Print the listing below exactly as written.

Working data
***
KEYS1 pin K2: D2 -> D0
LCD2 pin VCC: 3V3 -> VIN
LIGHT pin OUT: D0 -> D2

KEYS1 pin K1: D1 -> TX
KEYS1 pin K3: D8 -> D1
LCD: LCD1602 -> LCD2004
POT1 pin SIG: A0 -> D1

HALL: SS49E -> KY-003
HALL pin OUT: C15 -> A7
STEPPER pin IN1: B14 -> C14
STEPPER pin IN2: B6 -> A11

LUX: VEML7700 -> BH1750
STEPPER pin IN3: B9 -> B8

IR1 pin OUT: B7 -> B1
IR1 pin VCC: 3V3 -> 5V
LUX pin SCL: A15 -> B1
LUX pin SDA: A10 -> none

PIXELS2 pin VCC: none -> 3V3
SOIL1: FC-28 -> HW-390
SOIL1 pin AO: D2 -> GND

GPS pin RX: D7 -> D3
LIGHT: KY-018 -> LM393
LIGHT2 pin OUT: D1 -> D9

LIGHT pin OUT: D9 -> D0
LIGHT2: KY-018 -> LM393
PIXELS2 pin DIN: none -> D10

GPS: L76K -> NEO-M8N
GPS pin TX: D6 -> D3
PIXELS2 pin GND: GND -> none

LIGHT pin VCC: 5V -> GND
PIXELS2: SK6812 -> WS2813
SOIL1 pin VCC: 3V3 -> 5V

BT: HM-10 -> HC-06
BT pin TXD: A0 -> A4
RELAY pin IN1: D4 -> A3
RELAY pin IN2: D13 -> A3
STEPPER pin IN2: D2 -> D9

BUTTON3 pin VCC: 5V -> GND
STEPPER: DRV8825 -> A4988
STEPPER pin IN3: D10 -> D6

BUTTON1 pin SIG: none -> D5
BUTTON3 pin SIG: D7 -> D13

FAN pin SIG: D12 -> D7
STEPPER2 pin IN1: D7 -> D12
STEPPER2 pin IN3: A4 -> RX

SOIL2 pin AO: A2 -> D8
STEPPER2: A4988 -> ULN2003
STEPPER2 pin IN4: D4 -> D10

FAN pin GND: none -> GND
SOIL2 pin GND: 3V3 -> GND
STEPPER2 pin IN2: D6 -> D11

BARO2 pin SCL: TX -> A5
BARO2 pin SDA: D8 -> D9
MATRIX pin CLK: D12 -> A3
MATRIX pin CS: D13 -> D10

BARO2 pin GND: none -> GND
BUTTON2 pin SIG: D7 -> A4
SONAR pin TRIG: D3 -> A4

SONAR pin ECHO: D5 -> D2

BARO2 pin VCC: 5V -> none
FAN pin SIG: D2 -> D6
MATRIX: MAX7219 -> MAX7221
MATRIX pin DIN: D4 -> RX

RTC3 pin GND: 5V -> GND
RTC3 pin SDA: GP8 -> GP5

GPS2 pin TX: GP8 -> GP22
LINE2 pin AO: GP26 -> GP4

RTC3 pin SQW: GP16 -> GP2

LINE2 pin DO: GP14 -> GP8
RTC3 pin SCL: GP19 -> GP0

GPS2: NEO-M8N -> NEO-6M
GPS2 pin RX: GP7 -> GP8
***
The answer
KEYS1 pin K2: D2 -> D0
LCD2 pin VCC: 3V3 -> VIN
LIGHT pin OUT: D0 -> D2

KEYS1 pin K1: D1 -> TX
KEYS1 pin K3: D8 -> D1
LCD: LCD1602 -> LCD2004
POT1 pin SIG: A0 -> D1

HALL: SS49E -> KY-003
HALL pin OUT: C15 -> A7
STEPPER pin IN1: B14 -> C14
STEPPER pin IN2: B6 -> A11

LUX: VEML7700 -> BH1750
STEPPER pin IN3: B9 -> B8

IR1 pin OUT: B7 -> B1
IR1 pin VCC: 3V3 -> 5V
LUX pin SCL: A15 -> B1
LUX pin SDA: A10 -> none

PIXELS2 pin VCC: none -> 3V3
SOIL1: FC-28 -> HW-390
SOIL1 pin AO: D2 -> GND

GPS pin RX: D7 -> D3
LIGHT: KY-018 -> LM393
LIGHT2 pin OUT: D1 -> D9

LIGHT pin OUT: D9 -> D0
LIGHT2: KY-018 -> LM393
PIXELS2 pin DIN: none -> D10

GPS: L76K -> NEO-M8N
GPS pin TX: D6 -> D3
PIXELS2 pin GND: GND -> none

LIGHT pin VCC: 5V -> GND
PIXELS2: SK6812 -> WS2813
SOIL1 pin VCC: 3V3 -> 5V

BT: HM-10 -> HC-06
BT pin TXD: A0 -> A4
RELAY pin IN1: D4 -> A3
RELAY pin IN2: D13 -> A3
STEPPER pin IN2: D2 -> D9

BUTTON3 pin VCC: 5V -> GND
STEPPER: DRV8825 -> A4988
STEPPER pin IN3: D10 -> D6

BUTTON1 pin SIG: none -> D5
BUTTON3 pin SIG: D7 -> D13

FAN pin SIG: D12 -> D7
STEPPER2 pin IN1: D7 -> D12
STEPPER2 pin IN3: A4 -> RX

SOIL2 pin AO: A2 -> D8
STEPPER2: A4988 -> ULN2003
STEPPER2 pin IN4: D4 -> D10

FAN pin GND: none -> GND
SOIL2 pin GND: 3V3 -> GND
STEPPER2 pin IN2: D6 -> D11

BARO2 pin SCL: TX -> A5
BARO2 pin SDA: D8 -> D9
MATRIX pin CLK: D12 -> A3
MATRIX pin CS: D13 -> D10

BARO2 pin GND: none -> GND
BUTTON2 pin SIG: D7 -> A4
SONAR pin TRIG: D3 -> A4

SONAR pin ECHO: D5 -> D2

BARO2 pin VCC: 5V -> none
FAN pin SIG: D2 -> D6
MATRIX: MAX7219 -> MAX7221
MATRIX pin DIN: D4 -> RX

RTC3 pin GND: 5V -> GND
RTC3 pin SDA: GP8 -> GP5

GPS2 pin TX: GP8 -> GP22
LINE2 pin AO: GP26 -> GP4

RTC3 pin SQW: GP16 -> GP2

LINE2 pin DO: GP14 -> GP8
RTC3 pin SCL: GP19 -> GP0

GPS2: NEO-M8N -> NEO-6M
GPS2 pin RX: GP7 -> GP8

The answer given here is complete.